* **What you should do**
Please print the entries exactly, omitting each image.

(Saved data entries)
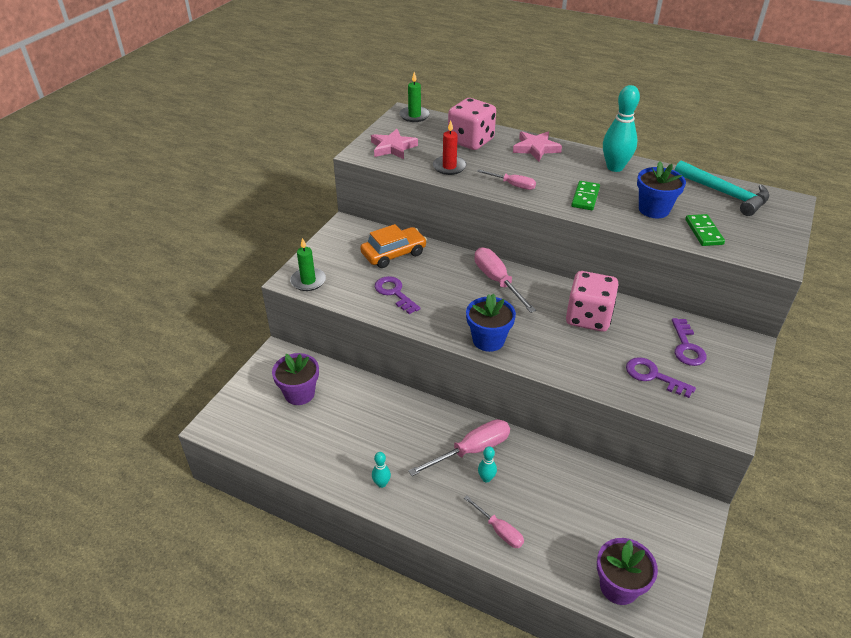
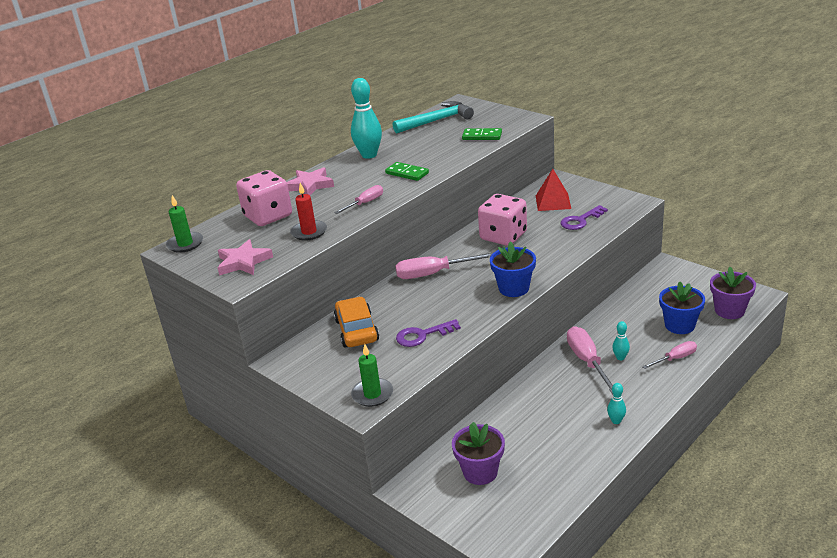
camera: 70 degrees left, 10 degrees down
(654, 209) = (442, 149): blue flower pot -> blue flower pot (679, 325)
(686, 347) = (553, 202): purple key -> red pyramid

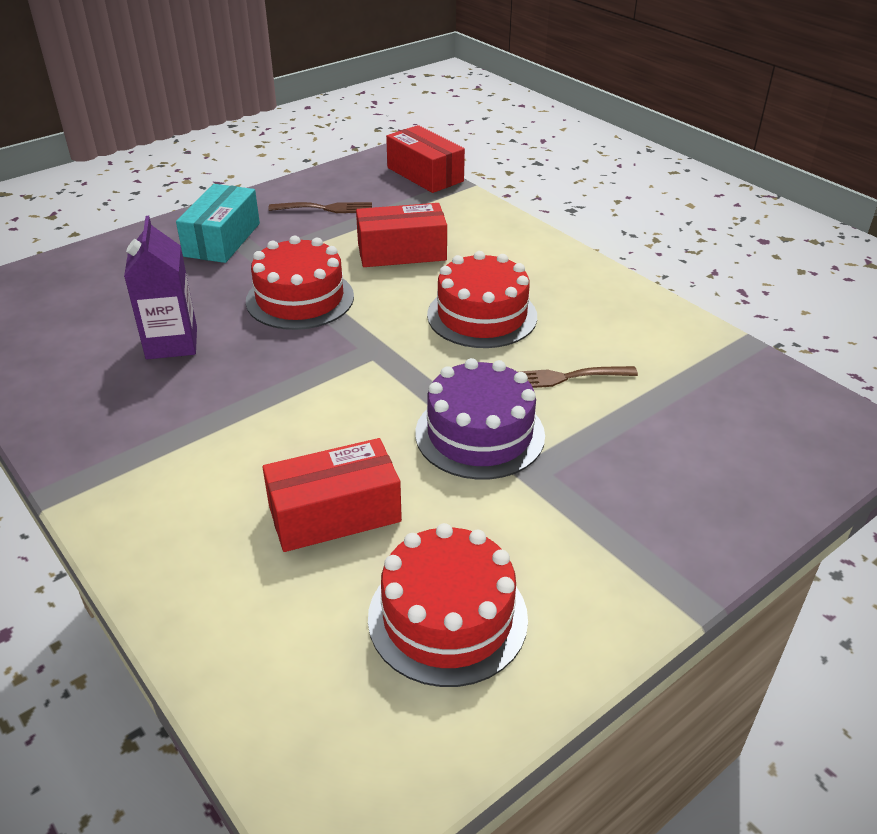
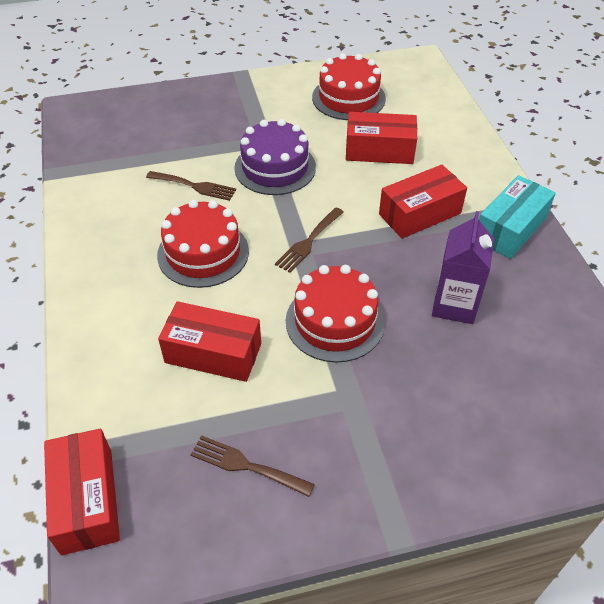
camera: 155 degrees left, 10 degrees up
(222, 239) = (382, 444): turquoise box -> turquoise box (510, 229)
(237, 430) = (420, 214): none -> red box
(370, 357) = (308, 242): none -> brown fork

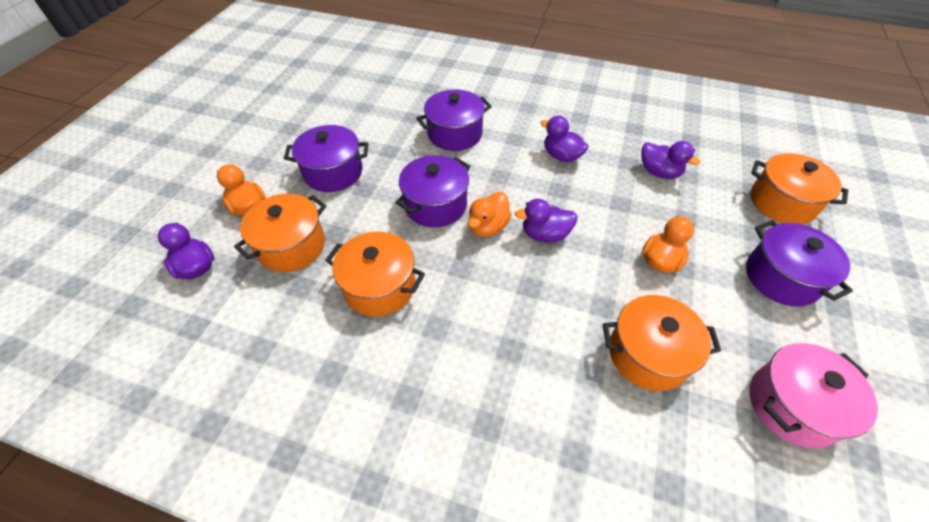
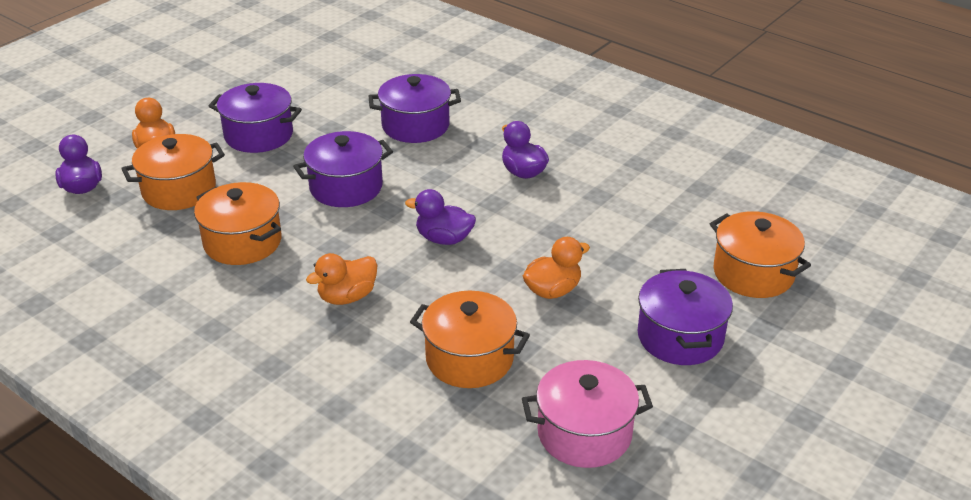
camera: 20 degrees right, 15 degrees down
(488, 227) = (387, 218): orange duck -> orange duck (347, 297)
(659, 172) = (627, 212): purple duck -> none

* **Final answer**
camera: 70 degrees left, 10 degrees down
(654, 209) = (442, 149): blue flower pot -> blue flower pot (679, 325)
(686, 347) = (553, 202): purple key -> red pyramid

camera: 155 degrees left, 10 degrees up
(222, 239) = (382, 444): turquoise box -> turquoise box (510, 229)
(237, 430) = (420, 214): none -> red box
(370, 357) = (308, 242): none -> brown fork

camera: 20 degrees right, 15 degrees down
(488, 227) = (387, 218): orange duck -> orange duck (347, 297)
(659, 172) = (627, 212): purple duck -> none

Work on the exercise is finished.